TASK STATEMENT
Leave the pictures out while you restate every entry below word for word.

RECORDS FOR THIS TASK
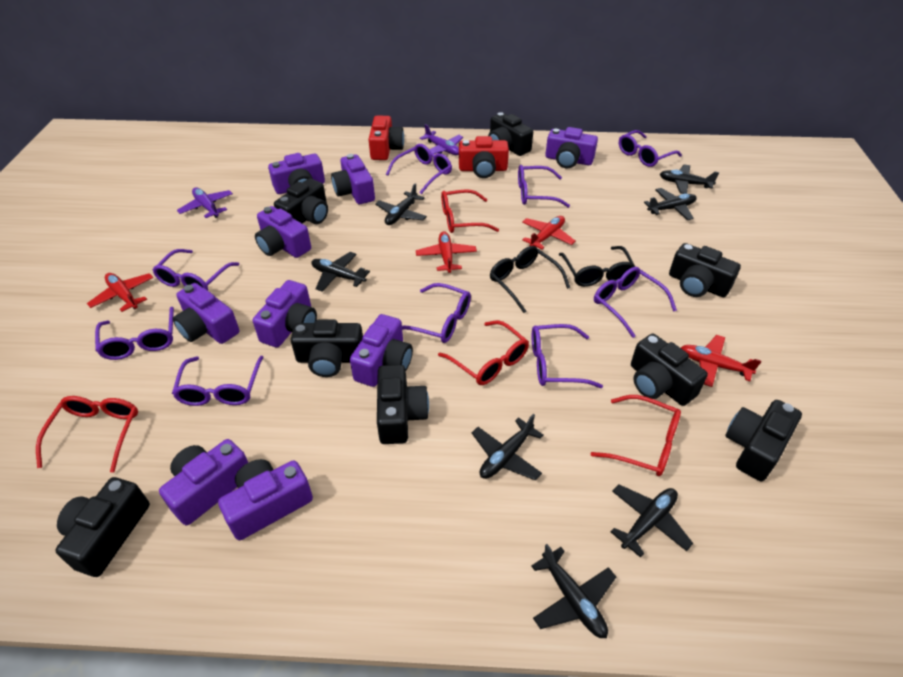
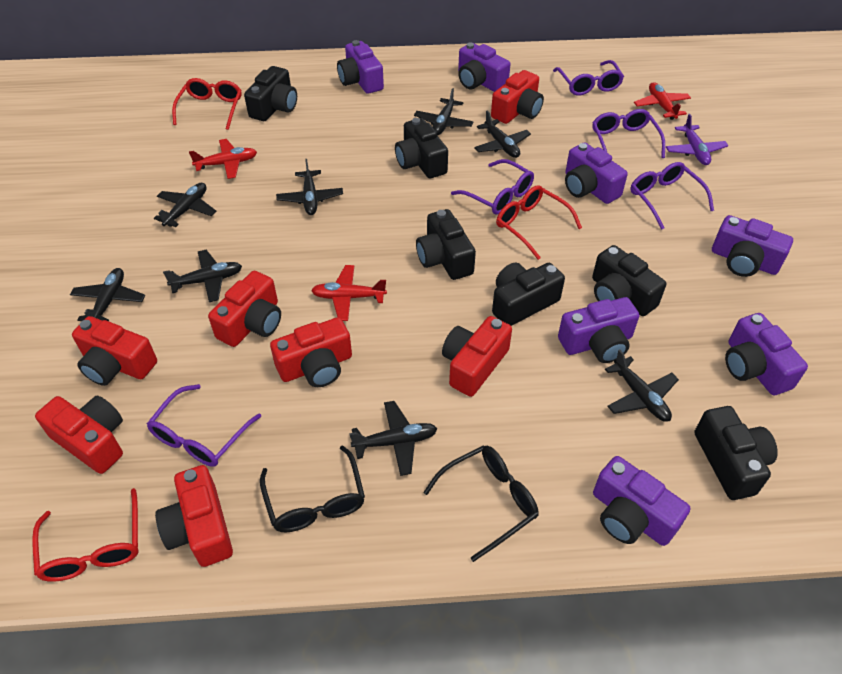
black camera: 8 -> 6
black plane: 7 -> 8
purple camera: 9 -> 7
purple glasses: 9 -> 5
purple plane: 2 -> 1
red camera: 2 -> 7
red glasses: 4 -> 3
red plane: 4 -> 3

RESULT
black camera: 8 -> 6
black plane: 7 -> 8
purple camera: 9 -> 7
purple glasses: 9 -> 5
purple plane: 2 -> 1
red camera: 2 -> 7
red glasses: 4 -> 3
red plane: 4 -> 3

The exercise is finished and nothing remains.